● EXERCISE: With no addition or omission, return the entries below.

** Opening STUDY MATERIAL block **

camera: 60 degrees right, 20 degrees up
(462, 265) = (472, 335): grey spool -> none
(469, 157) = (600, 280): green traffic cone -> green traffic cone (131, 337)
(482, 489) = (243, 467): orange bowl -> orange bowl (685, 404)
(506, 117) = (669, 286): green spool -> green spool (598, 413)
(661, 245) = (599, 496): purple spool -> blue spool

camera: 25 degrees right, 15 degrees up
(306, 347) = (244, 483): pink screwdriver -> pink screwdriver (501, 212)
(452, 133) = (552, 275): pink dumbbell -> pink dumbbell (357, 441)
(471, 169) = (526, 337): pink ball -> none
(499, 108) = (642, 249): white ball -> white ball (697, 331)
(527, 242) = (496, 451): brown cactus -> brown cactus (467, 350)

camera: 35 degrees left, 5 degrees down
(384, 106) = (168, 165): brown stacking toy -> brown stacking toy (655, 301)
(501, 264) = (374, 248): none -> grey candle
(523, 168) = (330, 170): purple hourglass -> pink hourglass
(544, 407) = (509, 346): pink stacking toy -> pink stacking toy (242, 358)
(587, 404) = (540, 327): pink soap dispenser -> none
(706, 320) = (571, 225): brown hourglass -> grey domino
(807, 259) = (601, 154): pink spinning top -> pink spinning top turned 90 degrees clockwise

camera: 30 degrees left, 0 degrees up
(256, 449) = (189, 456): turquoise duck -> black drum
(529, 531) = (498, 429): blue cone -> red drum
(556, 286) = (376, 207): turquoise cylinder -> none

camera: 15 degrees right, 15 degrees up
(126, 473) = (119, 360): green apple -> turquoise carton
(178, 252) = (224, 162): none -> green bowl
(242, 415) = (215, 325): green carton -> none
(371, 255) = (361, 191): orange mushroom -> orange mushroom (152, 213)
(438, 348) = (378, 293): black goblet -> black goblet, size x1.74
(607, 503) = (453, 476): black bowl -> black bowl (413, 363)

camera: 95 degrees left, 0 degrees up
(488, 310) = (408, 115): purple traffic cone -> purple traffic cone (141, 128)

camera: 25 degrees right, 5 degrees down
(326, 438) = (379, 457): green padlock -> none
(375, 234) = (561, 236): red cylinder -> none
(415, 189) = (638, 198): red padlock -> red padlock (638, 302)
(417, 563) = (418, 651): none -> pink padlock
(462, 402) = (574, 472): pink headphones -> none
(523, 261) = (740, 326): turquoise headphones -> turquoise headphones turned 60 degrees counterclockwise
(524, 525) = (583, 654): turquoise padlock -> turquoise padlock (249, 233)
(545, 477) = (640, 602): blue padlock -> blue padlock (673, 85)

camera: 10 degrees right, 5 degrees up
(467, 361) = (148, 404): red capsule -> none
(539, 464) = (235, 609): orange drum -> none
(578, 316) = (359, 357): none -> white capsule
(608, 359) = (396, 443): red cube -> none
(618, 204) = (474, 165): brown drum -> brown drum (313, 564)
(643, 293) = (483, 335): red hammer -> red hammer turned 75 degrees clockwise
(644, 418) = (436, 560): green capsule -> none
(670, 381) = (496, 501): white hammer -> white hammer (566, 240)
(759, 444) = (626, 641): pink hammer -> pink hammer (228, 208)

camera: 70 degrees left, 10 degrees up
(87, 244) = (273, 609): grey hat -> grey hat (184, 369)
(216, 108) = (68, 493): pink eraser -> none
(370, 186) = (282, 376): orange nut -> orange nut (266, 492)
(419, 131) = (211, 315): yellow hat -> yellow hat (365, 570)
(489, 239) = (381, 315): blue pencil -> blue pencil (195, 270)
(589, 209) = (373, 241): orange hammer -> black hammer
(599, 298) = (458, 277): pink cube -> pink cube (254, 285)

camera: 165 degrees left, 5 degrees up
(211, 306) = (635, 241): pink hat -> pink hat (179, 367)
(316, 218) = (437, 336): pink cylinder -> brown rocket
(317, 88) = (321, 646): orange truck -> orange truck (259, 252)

** Closing STUDY MATERIAL block **

● ANSWER TO THIS PROBLEM:
camera: 60 degrees right, 20 degrees up
(462, 265) = (472, 335): grey spool -> none
(469, 157) = (600, 280): green traffic cone -> green traffic cone (131, 337)
(482, 489) = (243, 467): orange bowl -> orange bowl (685, 404)
(506, 117) = (669, 286): green spool -> green spool (598, 413)
(661, 245) = (599, 496): purple spool -> blue spool

camera: 25 degrees right, 15 degrees up
(306, 347) = (244, 483): pink screwdriver -> pink screwdriver (501, 212)
(452, 133) = (552, 275): pink dumbbell -> pink dumbbell (357, 441)
(471, 169) = (526, 337): pink ball -> none
(499, 108) = (642, 249): white ball -> white ball (697, 331)
(527, 242) = (496, 451): brown cactus -> brown cactus (467, 350)

camera: 35 degrees left, 5 degrees down
(384, 106) = (168, 165): brown stacking toy -> brown stacking toy (655, 301)
(501, 264) = (374, 248): none -> grey candle
(523, 168) = (330, 170): purple hourglass -> pink hourglass
(544, 407) = (509, 346): pink stacking toy -> pink stacking toy (242, 358)
(587, 404) = (540, 327): pink soap dispenser -> none
(706, 320) = (571, 225): brown hourglass -> grey domino
(807, 259) = (601, 154): pink spinning top -> pink spinning top turned 90 degrees clockwise

camera: 30 degrees left, 0 degrees up
(256, 449) = (189, 456): turquoise duck -> black drum
(529, 531) = (498, 429): blue cone -> red drum
(556, 286) = (376, 207): turquoise cylinder -> none

camera: 15 degrees right, 15 degrees up
(126, 473) = (119, 360): green apple -> turquoise carton
(178, 252) = (224, 162): none -> green bowl
(242, 415) = (215, 325): green carton -> none
(371, 255) = (361, 191): orange mushroom -> orange mushroom (152, 213)
(438, 348) = (378, 293): black goblet -> black goblet, size x1.74
(607, 503) = (453, 476): black bowl -> black bowl (413, 363)

camera: 95 degrees left, 0 degrees up
(488, 310) = (408, 115): purple traffic cone -> purple traffic cone (141, 128)

camera: 25 degrees right, 5 degrees down
(326, 438) = (379, 457): green padlock -> none
(375, 234) = (561, 236): red cylinder -> none
(415, 189) = (638, 198): red padlock -> red padlock (638, 302)
(417, 563) = (418, 651): none -> pink padlock
(462, 402) = (574, 472): pink headphones -> none
(523, 261) = (740, 326): turquoise headphones -> turquoise headphones turned 60 degrees counterclockwise
(524, 525) = (583, 654): turquoise padlock -> turquoise padlock (249, 233)
(545, 477) = (640, 602): blue padlock -> blue padlock (673, 85)

camera: 10 degrees right, 5 degrees up
(467, 361) = (148, 404): red capsule -> none
(539, 464) = (235, 609): orange drum -> none
(578, 316) = (359, 357): none -> white capsule
(608, 359) = (396, 443): red cube -> none
(618, 204) = (474, 165): brown drum -> brown drum (313, 564)
(643, 293) = (483, 335): red hammer -> red hammer turned 75 degrees clockwise
(644, 418) = (436, 560): green capsule -> none
(670, 381) = (496, 501): white hammer -> white hammer (566, 240)
(759, 444) = (626, 641): pink hammer -> pink hammer (228, 208)

camera: 70 degrees left, 10 degrees up
(87, 244) = (273, 609): grey hat -> grey hat (184, 369)
(216, 108) = (68, 493): pink eraser -> none
(370, 186) = (282, 376): orange nut -> orange nut (266, 492)
(419, 131) = (211, 315): yellow hat -> yellow hat (365, 570)
(489, 239) = (381, 315): blue pencil -> blue pencil (195, 270)
(589, 209) = (373, 241): orange hammer -> black hammer
(599, 298) = (458, 277): pink cube -> pink cube (254, 285)

camera: 165 degrees left, 5 degrees up
(211, 306) = (635, 241): pink hat -> pink hat (179, 367)
(316, 218) = (437, 336): pink cylinder -> brown rocket
(317, 88) = (321, 646): orange truck -> orange truck (259, 252)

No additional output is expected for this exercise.